* [WORK TO BE COMPLETED]
Please count the lines of the listing below in which "turquoise" occurs, and reply with the number only.

* [MATERIALS PROVIDED]
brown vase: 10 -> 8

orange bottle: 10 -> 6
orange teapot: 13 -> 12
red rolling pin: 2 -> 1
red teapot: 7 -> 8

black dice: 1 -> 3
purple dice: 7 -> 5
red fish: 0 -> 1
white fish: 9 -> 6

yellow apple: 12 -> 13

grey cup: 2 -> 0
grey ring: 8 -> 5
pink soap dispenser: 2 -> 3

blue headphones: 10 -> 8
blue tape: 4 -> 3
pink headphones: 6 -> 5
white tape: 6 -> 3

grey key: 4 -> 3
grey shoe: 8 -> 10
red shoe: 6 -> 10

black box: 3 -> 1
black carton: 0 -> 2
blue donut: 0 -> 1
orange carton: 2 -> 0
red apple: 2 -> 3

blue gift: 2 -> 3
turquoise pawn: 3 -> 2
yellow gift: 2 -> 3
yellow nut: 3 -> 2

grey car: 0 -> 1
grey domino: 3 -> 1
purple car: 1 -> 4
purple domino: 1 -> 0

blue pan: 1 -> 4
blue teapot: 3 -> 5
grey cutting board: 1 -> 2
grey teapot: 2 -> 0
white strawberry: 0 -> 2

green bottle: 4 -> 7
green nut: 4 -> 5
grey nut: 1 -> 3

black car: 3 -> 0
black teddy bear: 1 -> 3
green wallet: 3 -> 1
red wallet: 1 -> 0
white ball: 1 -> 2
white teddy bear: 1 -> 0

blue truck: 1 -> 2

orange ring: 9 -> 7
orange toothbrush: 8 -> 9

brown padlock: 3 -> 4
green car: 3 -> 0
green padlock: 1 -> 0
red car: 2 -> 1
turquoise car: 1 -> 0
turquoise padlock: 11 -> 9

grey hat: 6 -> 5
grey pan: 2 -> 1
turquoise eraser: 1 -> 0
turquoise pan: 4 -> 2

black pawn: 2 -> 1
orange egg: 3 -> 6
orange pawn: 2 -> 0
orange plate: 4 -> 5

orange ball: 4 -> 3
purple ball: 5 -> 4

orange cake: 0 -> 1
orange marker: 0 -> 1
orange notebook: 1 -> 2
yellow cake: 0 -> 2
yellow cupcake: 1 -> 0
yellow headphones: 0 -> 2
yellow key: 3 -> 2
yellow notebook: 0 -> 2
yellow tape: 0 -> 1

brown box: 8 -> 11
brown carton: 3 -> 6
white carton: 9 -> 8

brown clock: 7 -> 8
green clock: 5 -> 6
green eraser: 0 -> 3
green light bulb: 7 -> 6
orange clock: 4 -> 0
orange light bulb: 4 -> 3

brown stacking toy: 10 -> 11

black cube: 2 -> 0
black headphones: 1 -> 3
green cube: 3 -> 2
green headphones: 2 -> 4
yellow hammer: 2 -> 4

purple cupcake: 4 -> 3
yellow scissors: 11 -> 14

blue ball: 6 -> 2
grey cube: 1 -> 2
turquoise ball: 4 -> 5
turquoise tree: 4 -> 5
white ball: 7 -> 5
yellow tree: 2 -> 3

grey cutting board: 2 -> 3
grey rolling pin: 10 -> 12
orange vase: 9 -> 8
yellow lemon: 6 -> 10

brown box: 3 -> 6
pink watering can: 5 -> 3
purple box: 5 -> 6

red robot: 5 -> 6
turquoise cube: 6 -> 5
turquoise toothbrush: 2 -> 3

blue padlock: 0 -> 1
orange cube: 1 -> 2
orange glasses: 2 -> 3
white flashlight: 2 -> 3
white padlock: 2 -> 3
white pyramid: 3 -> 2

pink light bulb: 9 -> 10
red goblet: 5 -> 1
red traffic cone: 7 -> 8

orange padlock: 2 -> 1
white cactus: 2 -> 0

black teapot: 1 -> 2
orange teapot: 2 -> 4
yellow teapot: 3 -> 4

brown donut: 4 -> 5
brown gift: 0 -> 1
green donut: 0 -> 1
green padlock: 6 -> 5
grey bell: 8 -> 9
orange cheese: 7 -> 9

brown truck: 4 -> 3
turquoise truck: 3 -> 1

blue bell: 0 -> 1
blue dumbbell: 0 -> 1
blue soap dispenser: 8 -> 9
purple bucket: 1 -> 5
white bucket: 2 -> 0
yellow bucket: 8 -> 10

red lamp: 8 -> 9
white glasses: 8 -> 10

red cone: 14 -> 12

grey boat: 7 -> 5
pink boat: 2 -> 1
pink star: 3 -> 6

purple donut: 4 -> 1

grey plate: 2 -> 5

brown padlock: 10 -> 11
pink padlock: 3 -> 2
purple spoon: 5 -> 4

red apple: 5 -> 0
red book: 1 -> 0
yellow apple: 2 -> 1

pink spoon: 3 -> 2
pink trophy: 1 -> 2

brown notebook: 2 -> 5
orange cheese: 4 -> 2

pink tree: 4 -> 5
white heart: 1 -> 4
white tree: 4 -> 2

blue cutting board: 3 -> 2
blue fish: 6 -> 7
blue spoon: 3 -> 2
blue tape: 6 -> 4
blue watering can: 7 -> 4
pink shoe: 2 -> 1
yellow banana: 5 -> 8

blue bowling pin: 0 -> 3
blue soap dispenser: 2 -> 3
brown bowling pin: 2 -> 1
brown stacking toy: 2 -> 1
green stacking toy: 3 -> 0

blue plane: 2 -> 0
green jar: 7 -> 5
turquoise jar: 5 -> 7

* [RESPONSE FOR THIS EXERCISE]
11